-- Task requirements --
Quote exactly and only this range of lines in the data below: the line that holds "(102, 285) = (213, 187): white" to the line that holds "(525, 472) = (340, 395): orange", both included.

-- Data supplied --
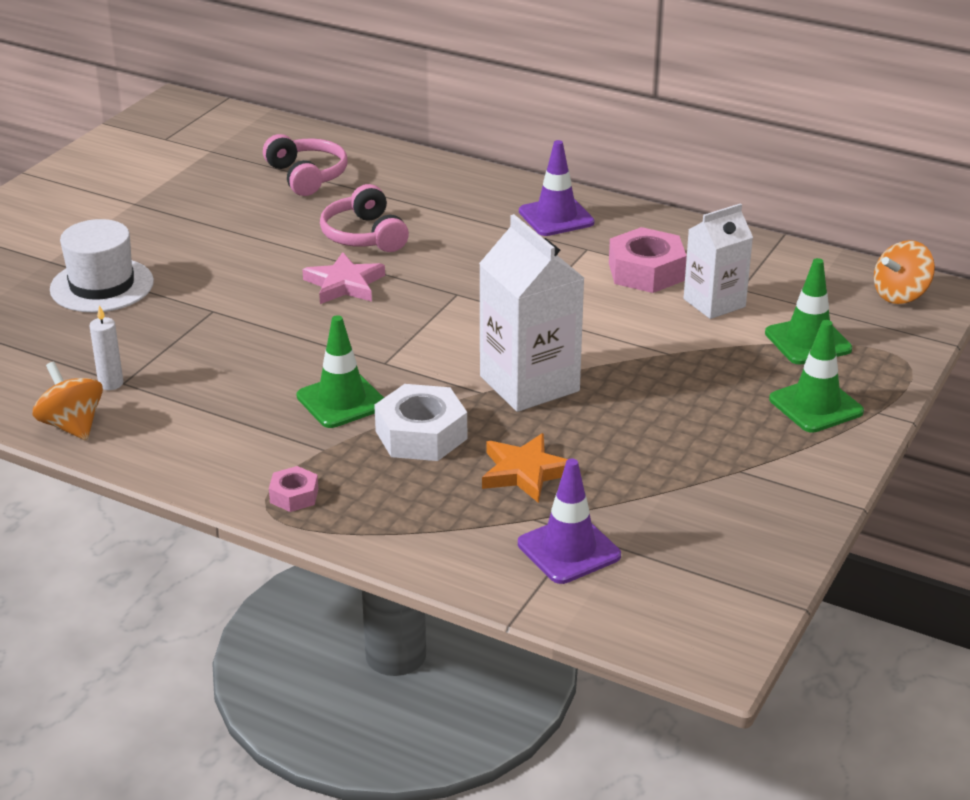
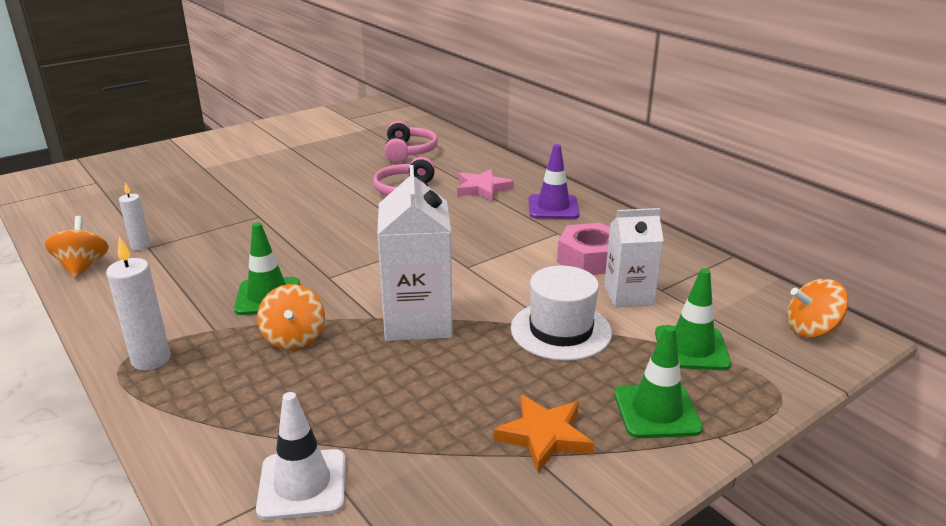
camera: 25 degrees right, 5 degrees down
(102, 285) = (213, 187): white hat -> white hat (561, 330)
(294, 495) = (151, 360): pink nut -> white candle
(344, 284) = (360, 219): pink star -> pink star (482, 188)
(421, 435) = (294, 339): white nut -> orange spinning top
(525, 472) = (340, 395): orange star -> orange star (544, 436)
(568, 550) = (302, 484): purple traffic cone -> white traffic cone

-- Answer for this exercise --
(102, 285) = (213, 187): white hat -> white hat (561, 330)
(294, 495) = (151, 360): pink nut -> white candle
(344, 284) = (360, 219): pink star -> pink star (482, 188)
(421, 435) = (294, 339): white nut -> orange spinning top
(525, 472) = (340, 395): orange star -> orange star (544, 436)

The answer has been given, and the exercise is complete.